### Listed entries ###
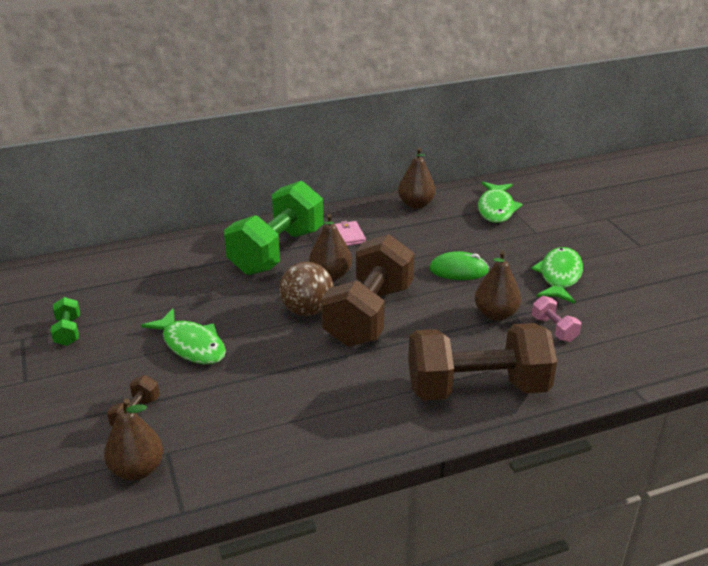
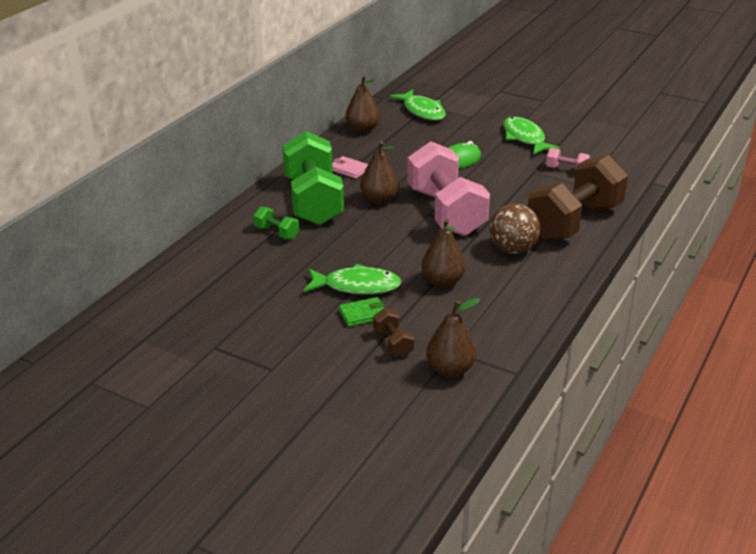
camera: 40 degrees left, 0 degrees up
(68, 332) = (245, 324): green dumbbell -> green dumbbell (277, 233)
(157, 373) = (363, 314): none -> green wallet
(307, 310) = (400, 228): brown ball -> brown ball (513, 249)
(369, 315) = (446, 212): brown dumbbell -> pink dumbbell
(495, 314) = (522, 176): brown pear -> brown pear (442, 281)

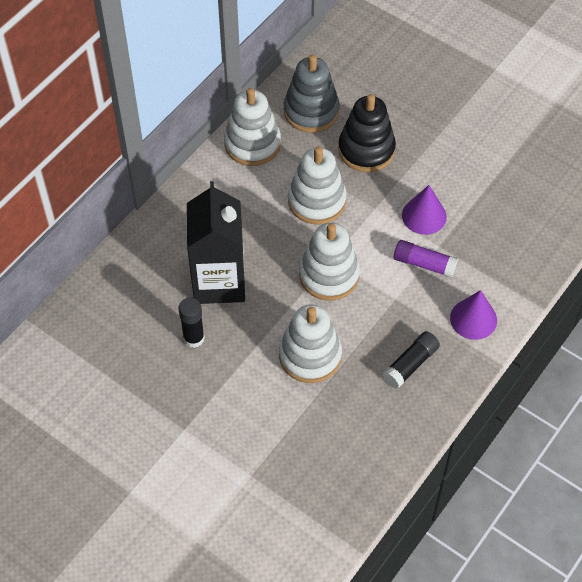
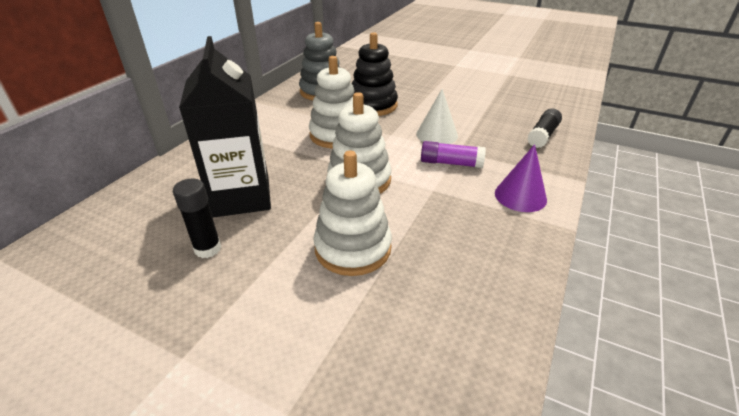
camera: 10 degrees left, 20 degrees down
(252, 144) = (274, 110): white stacking toy -> none
(410, 364) = (473, 241): black glue stick -> black glue stick (542, 135)
(424, 216) = (437, 134): purple cone -> white cone

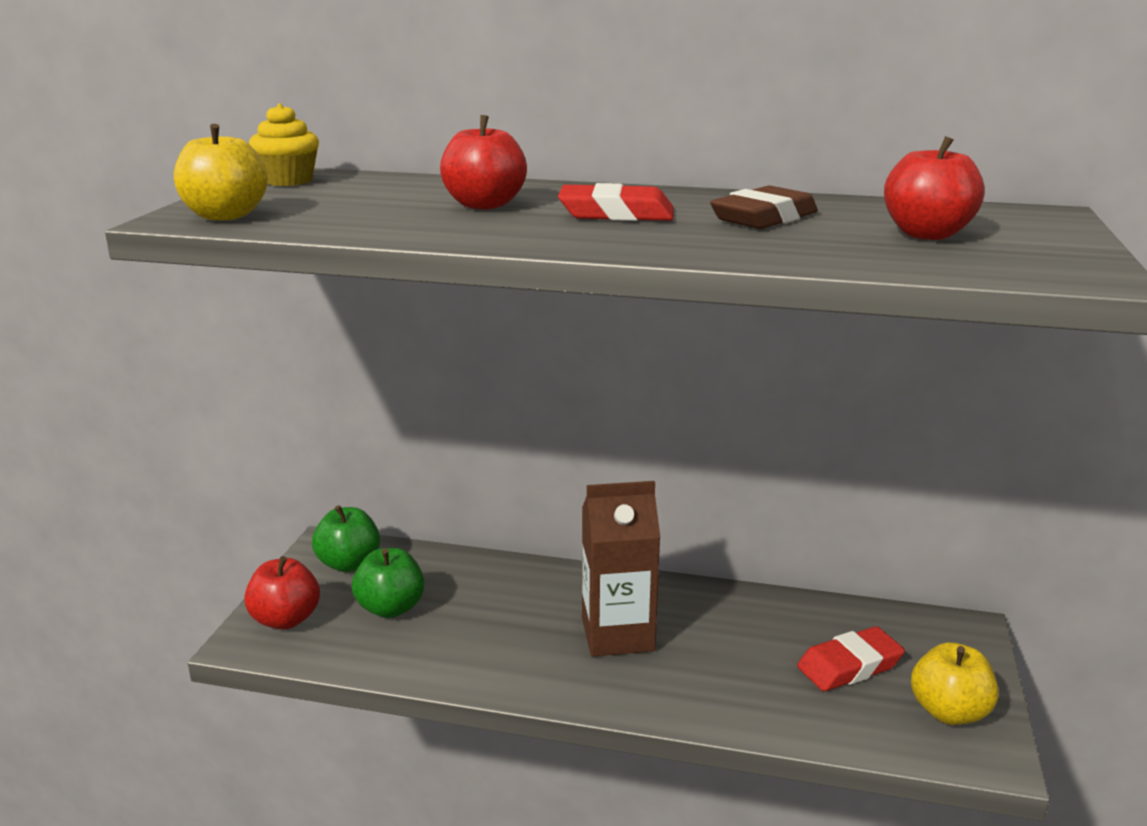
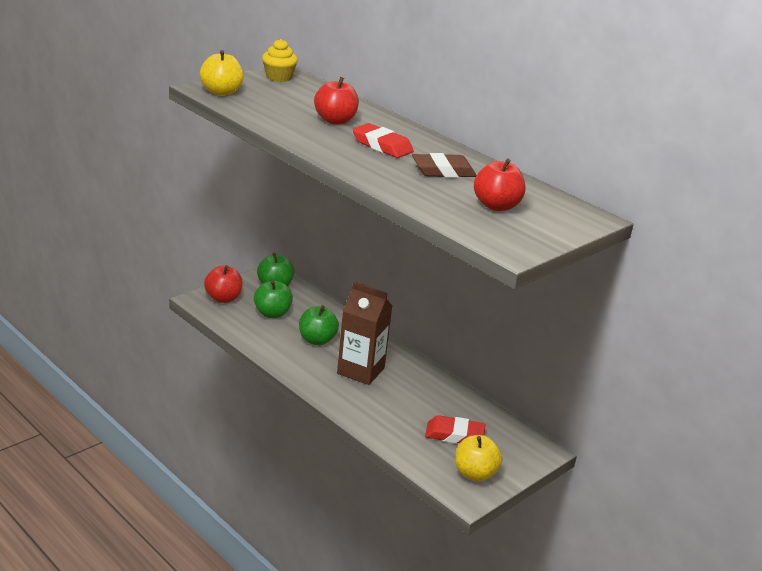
camera: 30 degrees right, 5 degrees up
(503, 618) = (317, 340): none -> green apple

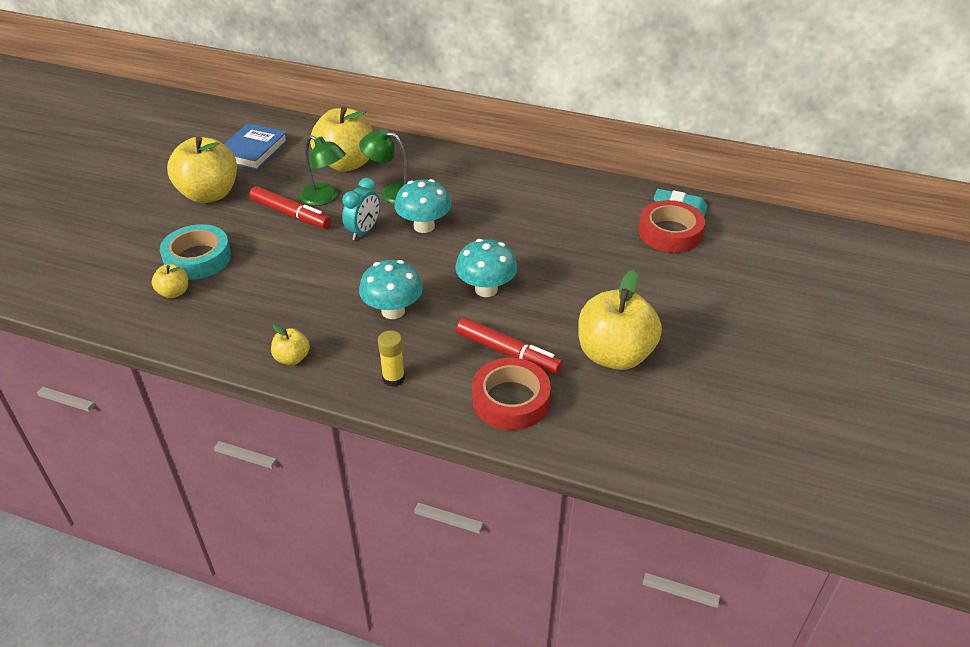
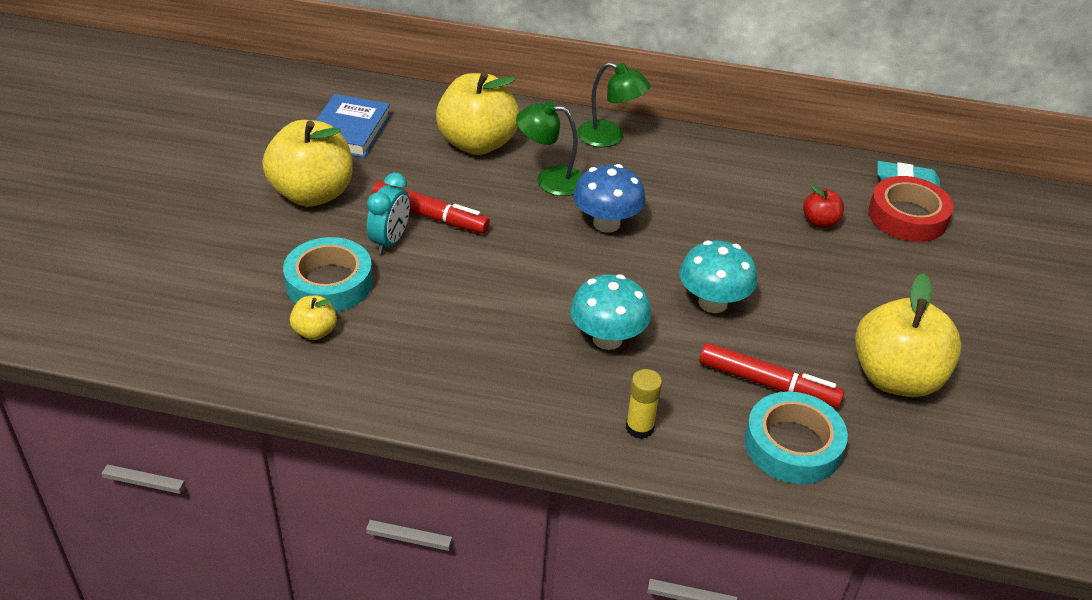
camera: 10 degrees left, 0 degrees up
(292, 358) = (502, 410): yellow apple -> none
(325, 198) = (466, 191): green lamp -> green lamp (609, 137)
(363, 231) = (532, 234): turquoise clock -> turquoise clock (390, 241)
(424, 226) = (606, 223): turquoise mushroom -> blue mushroom
(510, 400) = (792, 445): red tape -> turquoise tape
(595, 233) = (820, 222): none -> red apple

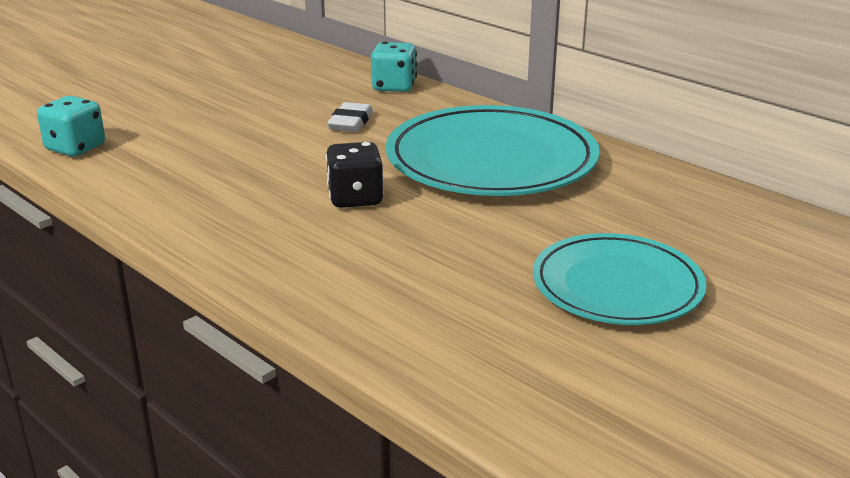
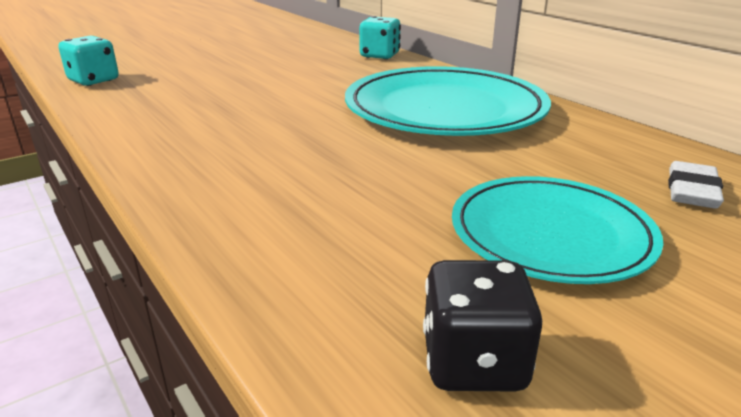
camera: 10 degrees right, 0 degrees up
(350, 122) = (330, 76): white eraser -> white eraser (692, 191)
(355, 198) = (303, 131): black dice -> black dice (473, 362)

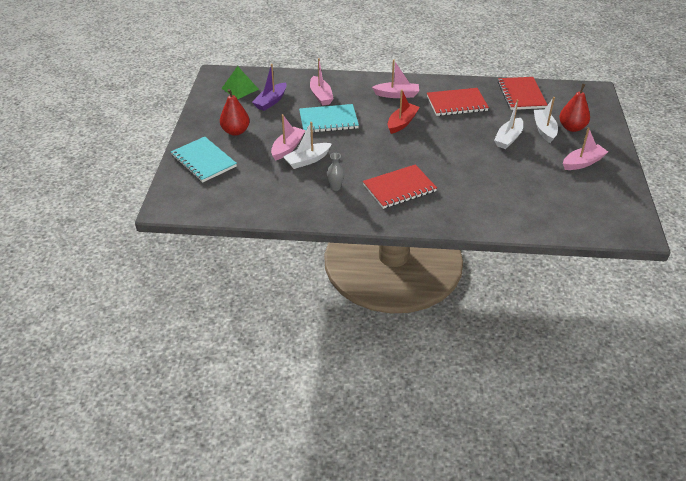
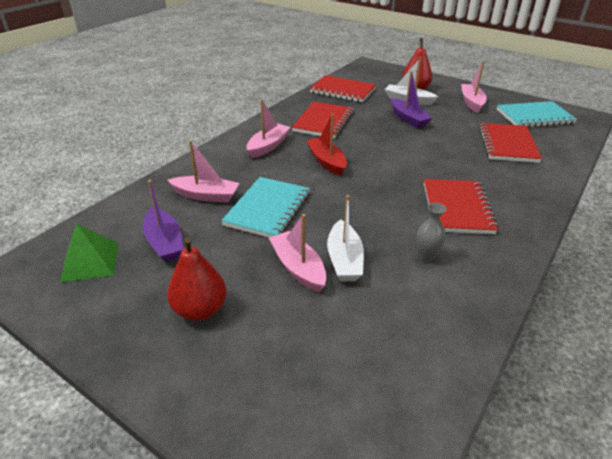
camera: 60 degrees left, 5 degrees down
(203, 161) = (247, 387): turquoise notebook -> turquoise notebook (534, 117)
(508, 138) = (408, 119): white boat -> purple boat
(520, 195) = (507, 144): none -> red notebook

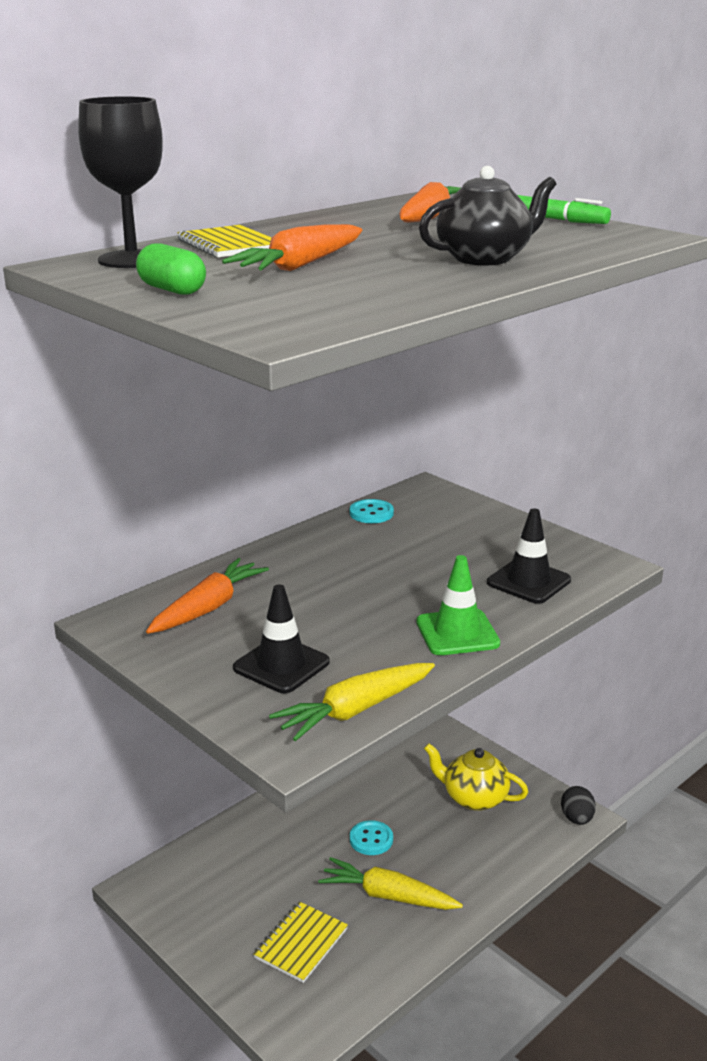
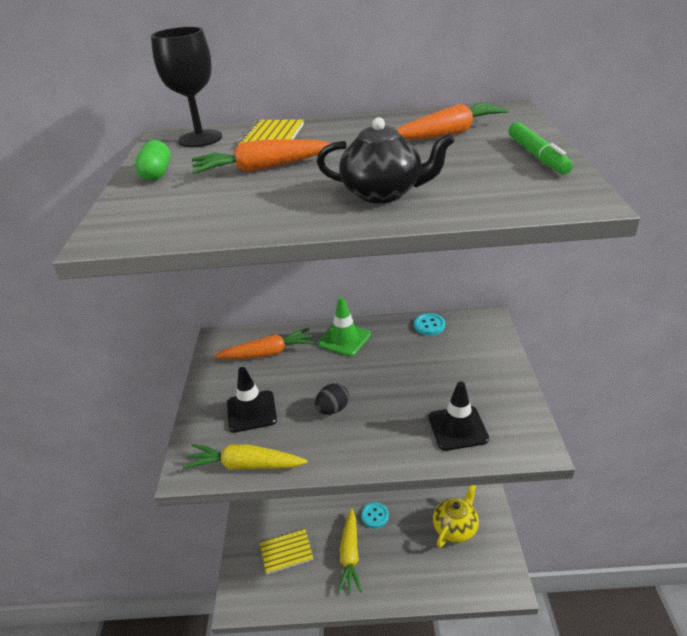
camera: 45 degrees right, 10 degrees up
(387, 896) = (350, 555): yellow carrot -> yellow carrot turned 150 degrees counterclockwise
(457, 633) = (363, 443): green traffic cone -> green traffic cone (344, 339)
(474, 798) = (455, 527): yellow teapot -> yellow teapot turned 60 degrees clockwise
(577, 819) = (504, 584): black egg -> black egg (333, 409)

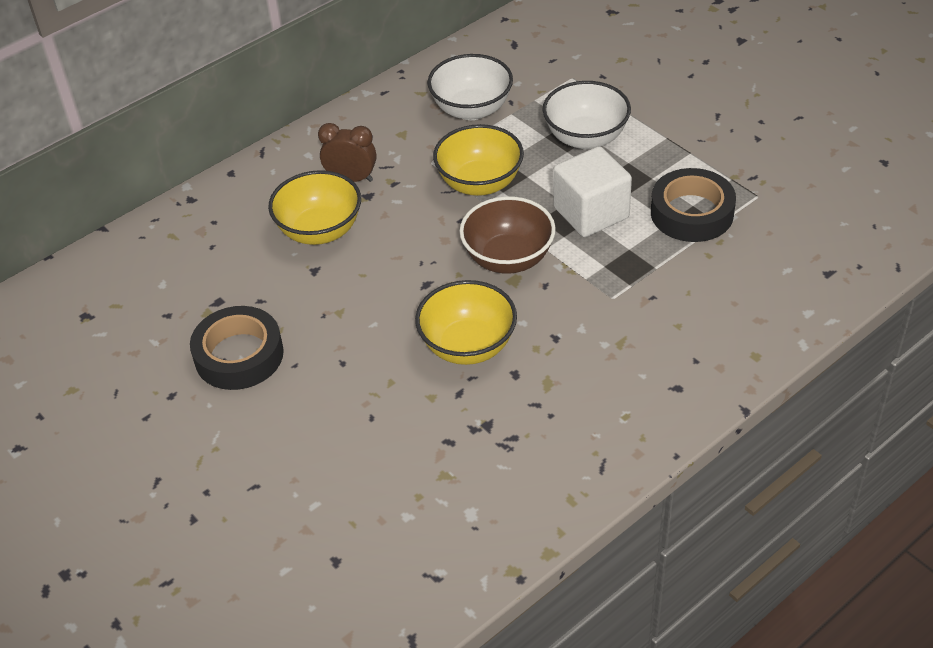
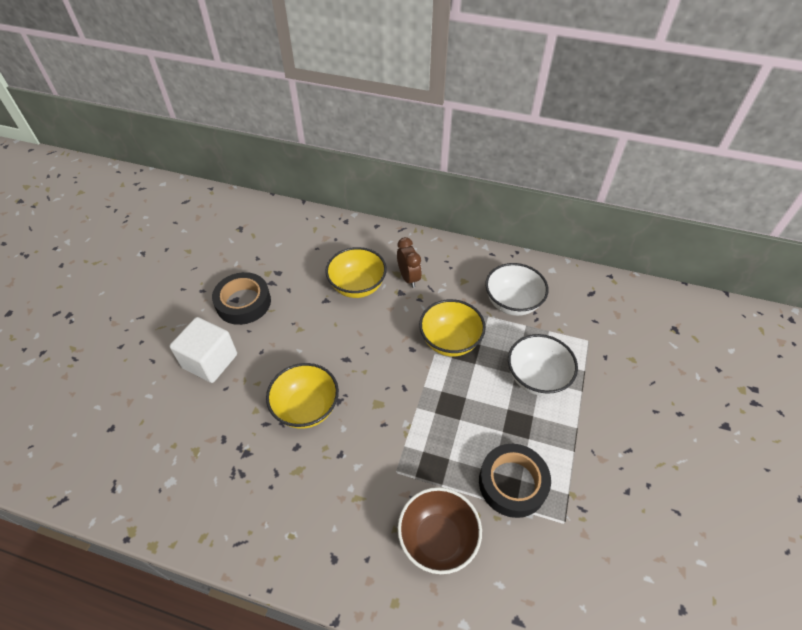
camera: 55 degrees right, 5 degrees up
(508, 258) = (394, 391): brown bowl -> brown bowl (437, 539)
(591, 213) = (467, 417): white cube -> white cube (210, 361)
###
• _Task to carry out_: Quote the data above in full and without alteration; skip the pictures.

• _Output of the task_:
camera: 40 degrees left, 0 degrees up
(68, 332) = (245, 324): green dumbbell -> green dumbbell (277, 233)
(157, 373) = (363, 314): none -> green wallet
(307, 310) = (400, 228): brown ball -> brown ball (513, 249)
(369, 315) = (446, 212): brown dumbbell -> pink dumbbell
(495, 314) = (522, 176): brown pear -> brown pear (442, 281)

camera: 10 degrees left, 20 degrees down
(252, 144) = (274, 110): white stacking toy -> none
(410, 364) = (473, 241): black glue stick -> black glue stick (542, 135)
(424, 216) = (437, 134): purple cone -> white cone

camera: 30 degrees right, 5 degrees up
(503, 618) = (317, 340): none -> green apple

camera: 10 degrees left, 0 degrees up
(292, 358) = (502, 410): yellow apple -> none
(325, 198) = (466, 191): green lamp -> green lamp (609, 137)
(363, 231) = (532, 234): turquoise clock -> turquoise clock (390, 241)
(424, 226) = (606, 223): turquoise mushroom -> blue mushroom
(510, 400) = (792, 445): red tape -> turquoise tape
(595, 233) = (820, 222): none -> red apple

camera: 10 degrees right, 0 degrees up
(350, 122) = (330, 76): white eraser -> white eraser (692, 191)
(355, 198) = (303, 131): black dice -> black dice (473, 362)

camera: 60 degrees left, 5 degrees down
(203, 161) = (247, 387): turquoise notebook -> turquoise notebook (534, 117)
(508, 138) = (408, 119): white boat -> purple boat
(520, 195) = (507, 144): none -> red notebook

camera: 45 degrees right, 10 degrees up
(387, 896) = (350, 555): yellow carrot -> yellow carrot turned 150 degrees counterclockwise
(457, 633) = (363, 443): green traffic cone -> green traffic cone (344, 339)
(474, 798) = (455, 527): yellow teapot -> yellow teapot turned 60 degrees clockwise
(577, 819) = (504, 584): black egg -> black egg (333, 409)

camera: 55 degrees right, 5 degrees up
(508, 258) = (394, 391): brown bowl -> brown bowl (437, 539)
(591, 213) = (467, 417): white cube -> white cube (210, 361)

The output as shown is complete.